• Prompt
With the material below, print exactly the lines between the line holding "D1: zener 15V (A COM, K 5V) -> none" and the line holding "U11 pin VCC: +24V -> 5V", inclusive. Add nothing else.

• Exercise materials
● ● ●
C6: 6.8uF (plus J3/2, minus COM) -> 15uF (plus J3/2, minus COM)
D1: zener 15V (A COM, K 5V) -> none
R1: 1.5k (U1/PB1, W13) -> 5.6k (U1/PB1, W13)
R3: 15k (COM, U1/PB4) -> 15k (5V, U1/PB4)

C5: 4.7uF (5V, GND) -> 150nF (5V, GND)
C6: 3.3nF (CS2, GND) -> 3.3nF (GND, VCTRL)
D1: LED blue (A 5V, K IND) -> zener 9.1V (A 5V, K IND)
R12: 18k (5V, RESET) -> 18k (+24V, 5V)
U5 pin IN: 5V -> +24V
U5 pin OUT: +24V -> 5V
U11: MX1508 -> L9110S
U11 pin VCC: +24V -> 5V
● ● ●
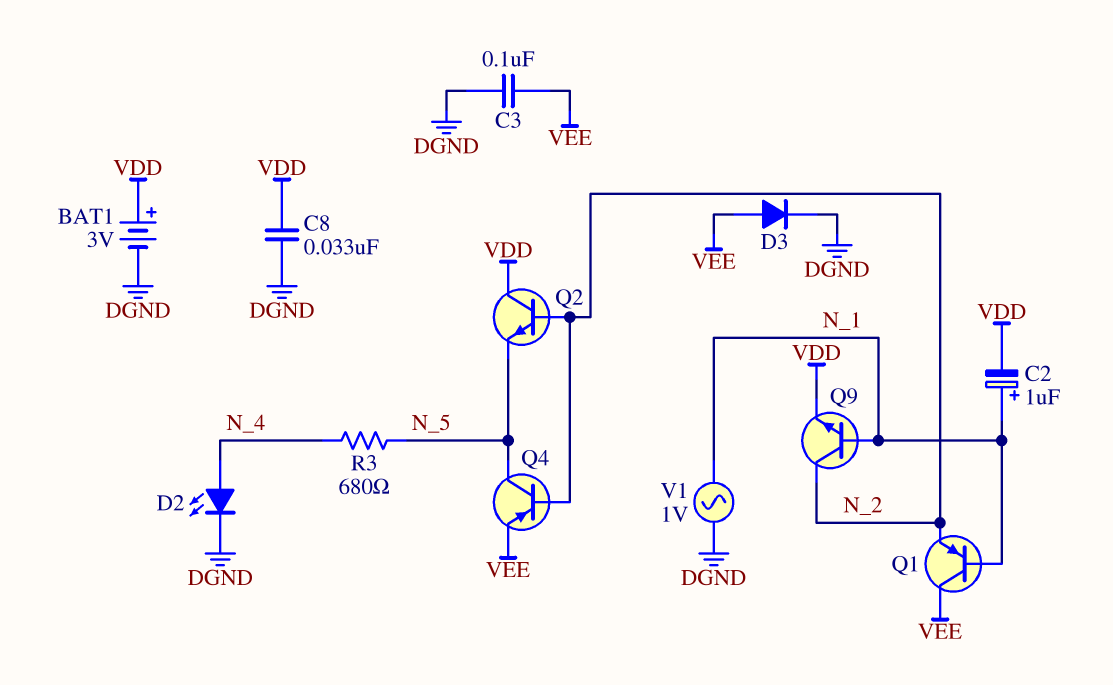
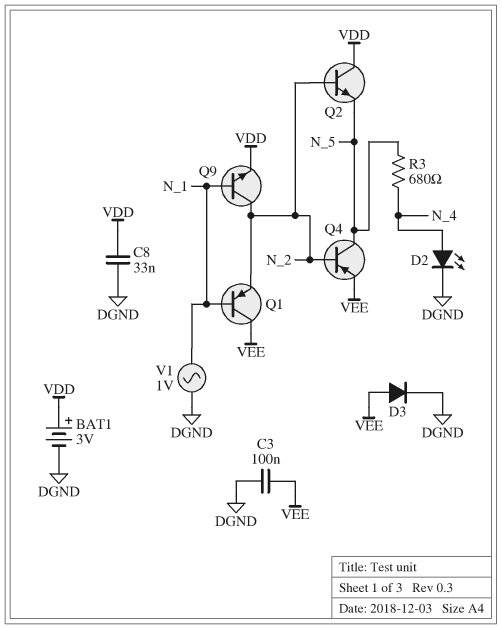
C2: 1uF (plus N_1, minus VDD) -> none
● ● ●
• Answer box
D1: zener 15V (A COM, K 5V) -> none
R1: 1.5k (U1/PB1, W13) -> 5.6k (U1/PB1, W13)
R3: 15k (COM, U1/PB4) -> 15k (5V, U1/PB4)

C5: 4.7uF (5V, GND) -> 150nF (5V, GND)
C6: 3.3nF (CS2, GND) -> 3.3nF (GND, VCTRL)
D1: LED blue (A 5V, K IND) -> zener 9.1V (A 5V, K IND)
R12: 18k (5V, RESET) -> 18k (+24V, 5V)
U5 pin IN: 5V -> +24V
U5 pin OUT: +24V -> 5V
U11: MX1508 -> L9110S
U11 pin VCC: +24V -> 5V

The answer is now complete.